▶ _Problem requirements_
Give again, word for word, every line below from the one that has "(474, 168) = (404, 174): none" through the one that has "(628, 177) = (457, 108): purple", both included, and no others.

▶ _Recorded information_
-- Opening Marker --

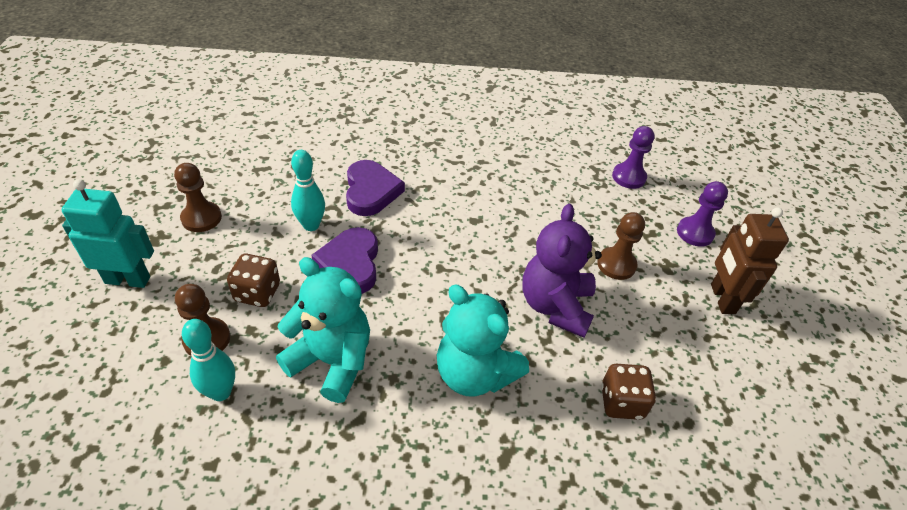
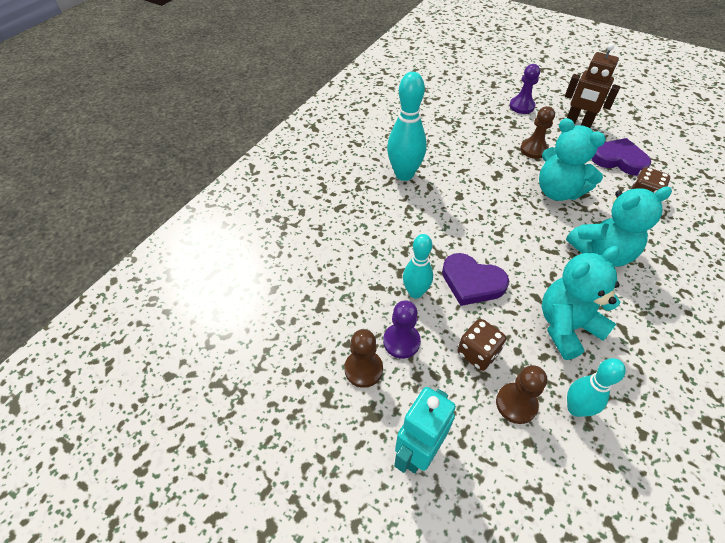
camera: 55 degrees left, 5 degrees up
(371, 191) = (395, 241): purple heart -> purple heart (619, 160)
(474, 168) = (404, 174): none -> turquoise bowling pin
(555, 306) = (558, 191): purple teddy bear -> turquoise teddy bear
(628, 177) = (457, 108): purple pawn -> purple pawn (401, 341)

-- Closing Marker --
-- Opening Marker --

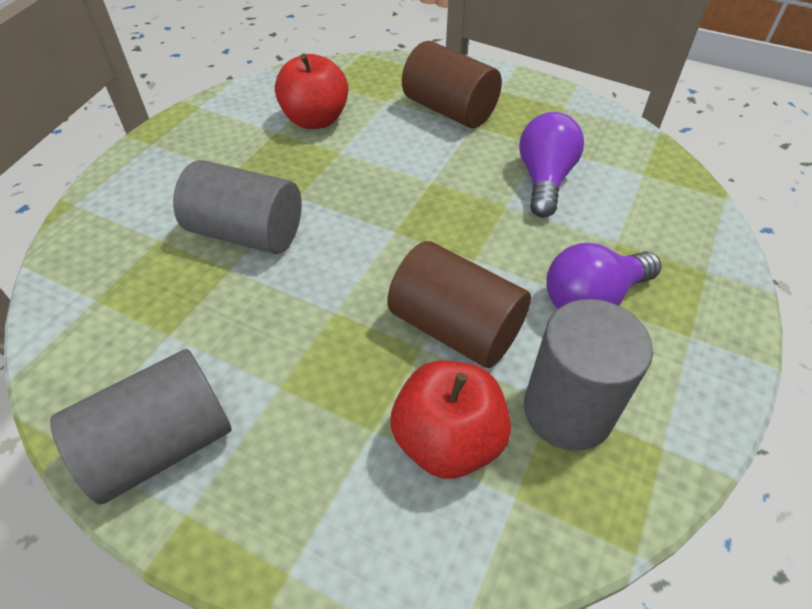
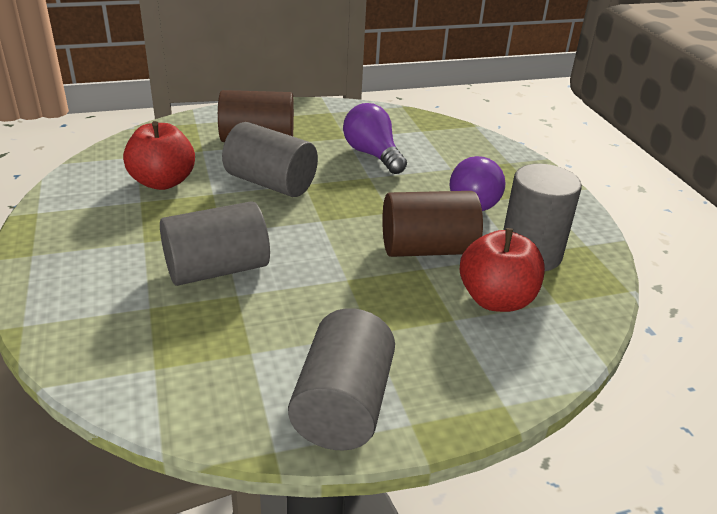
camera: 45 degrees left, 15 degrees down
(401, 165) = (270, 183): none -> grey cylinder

-- Closing Marker --

▶ _Answer for this exercise_
(474, 168) = (404, 174): none -> turquoise bowling pin
(555, 306) = (558, 191): purple teddy bear -> turquoise teddy bear
(628, 177) = (457, 108): purple pawn -> purple pawn (401, 341)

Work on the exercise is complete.